*** EXTRACTED ENTRIES ***

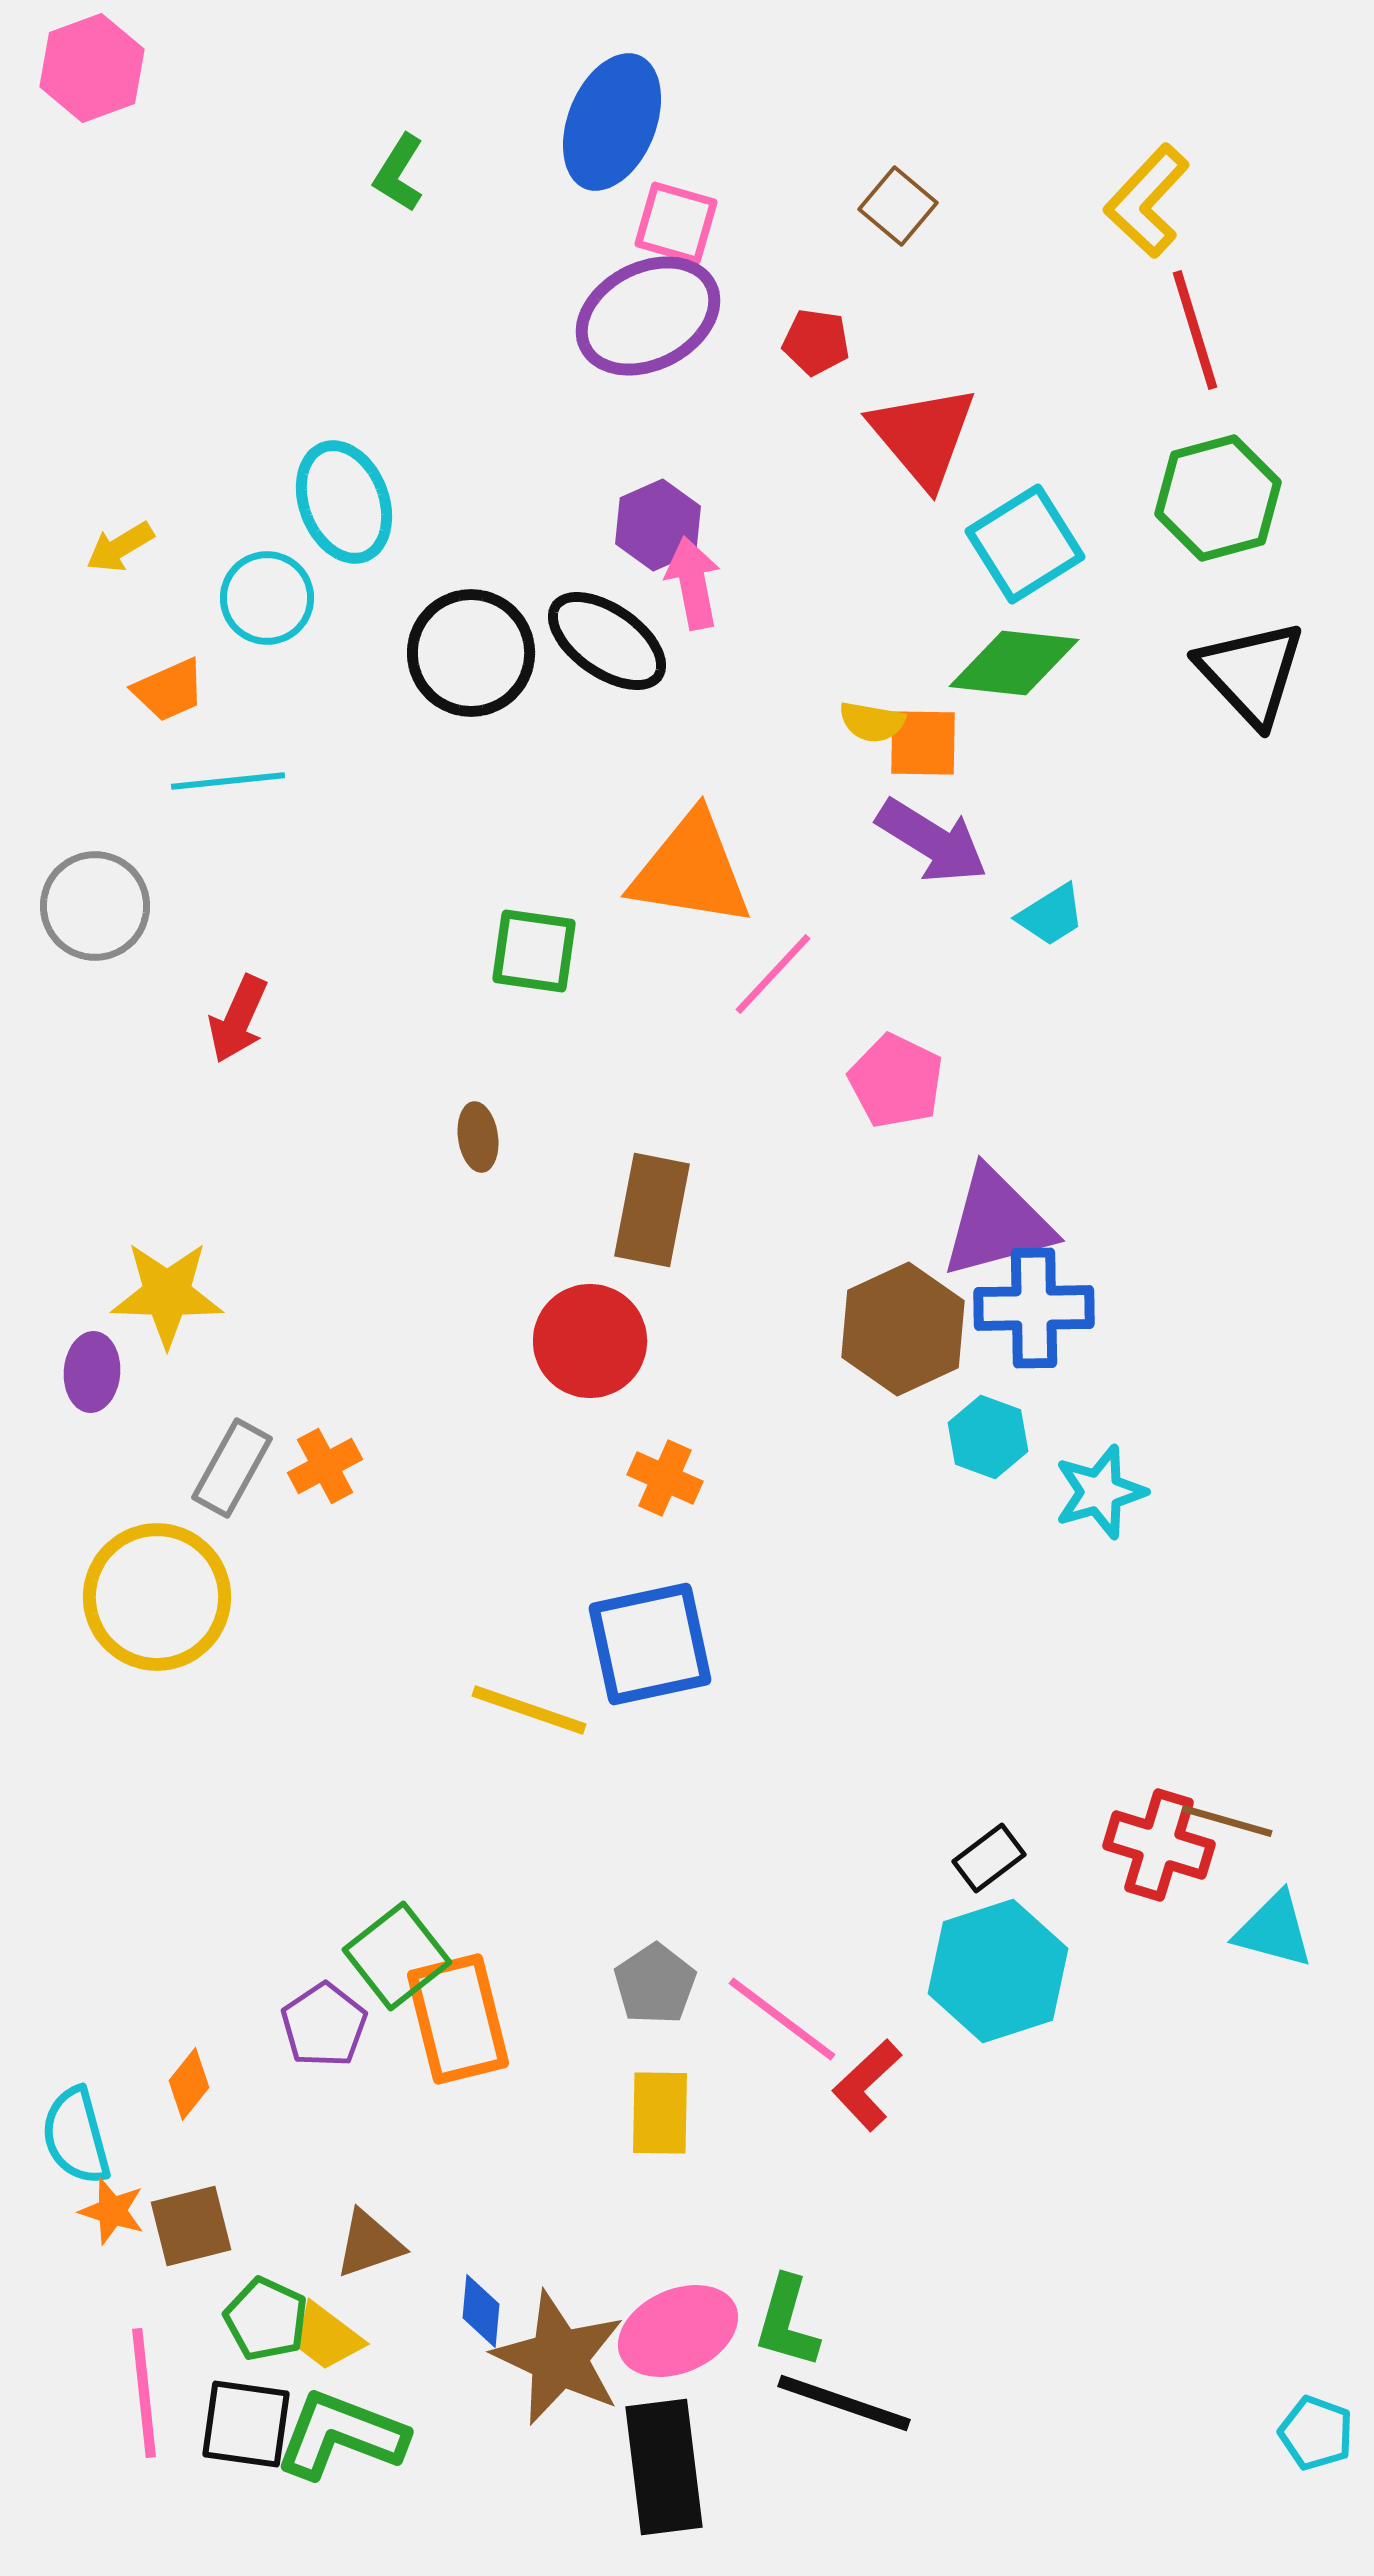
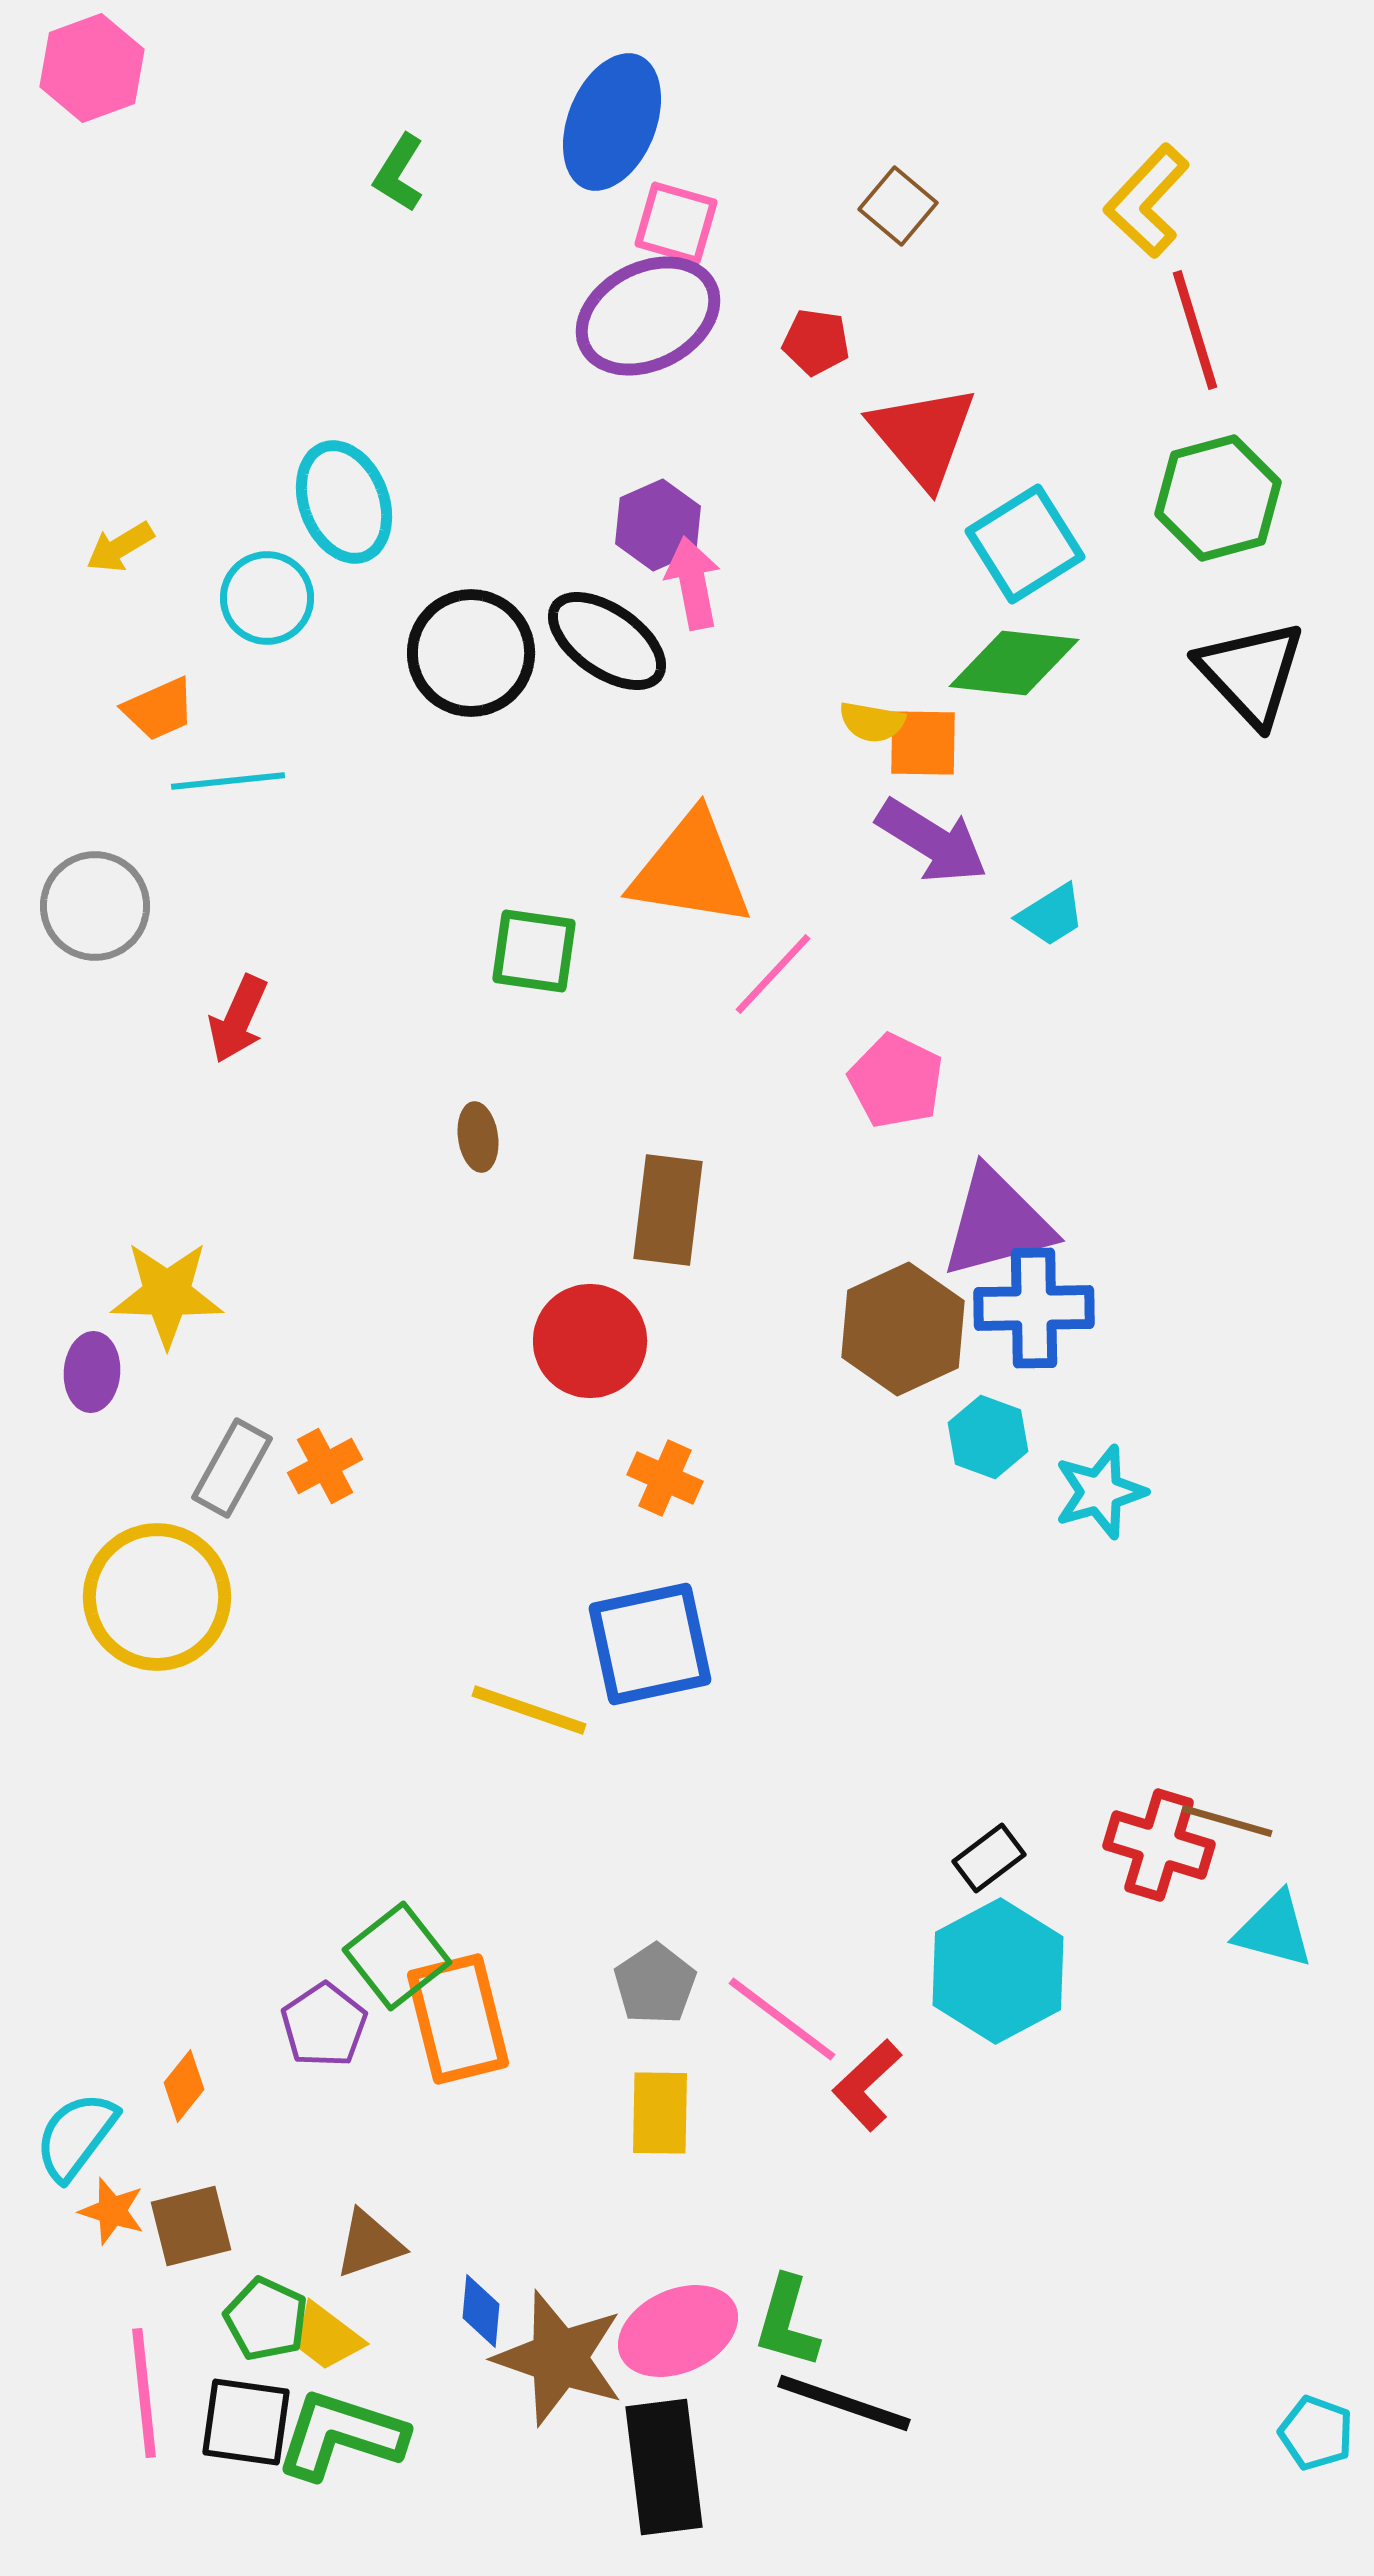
orange trapezoid at (169, 690): moved 10 px left, 19 px down
brown rectangle at (652, 1210): moved 16 px right; rotated 4 degrees counterclockwise
cyan hexagon at (998, 1971): rotated 10 degrees counterclockwise
orange diamond at (189, 2084): moved 5 px left, 2 px down
cyan semicircle at (76, 2136): rotated 52 degrees clockwise
brown star at (559, 2358): rotated 6 degrees counterclockwise
black square at (246, 2424): moved 2 px up
green L-shape at (341, 2435): rotated 3 degrees counterclockwise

*** End of EXTRACTED ENTRIES ***

Only the lines from the one holding "brown rectangle at" through the final line of the entries, both included, should be given again, word for word.

brown rectangle at (652, 1210): moved 16 px right; rotated 4 degrees counterclockwise
cyan hexagon at (998, 1971): rotated 10 degrees counterclockwise
orange diamond at (189, 2084): moved 5 px left, 2 px down
cyan semicircle at (76, 2136): rotated 52 degrees clockwise
brown star at (559, 2358): rotated 6 degrees counterclockwise
black square at (246, 2424): moved 2 px up
green L-shape at (341, 2435): rotated 3 degrees counterclockwise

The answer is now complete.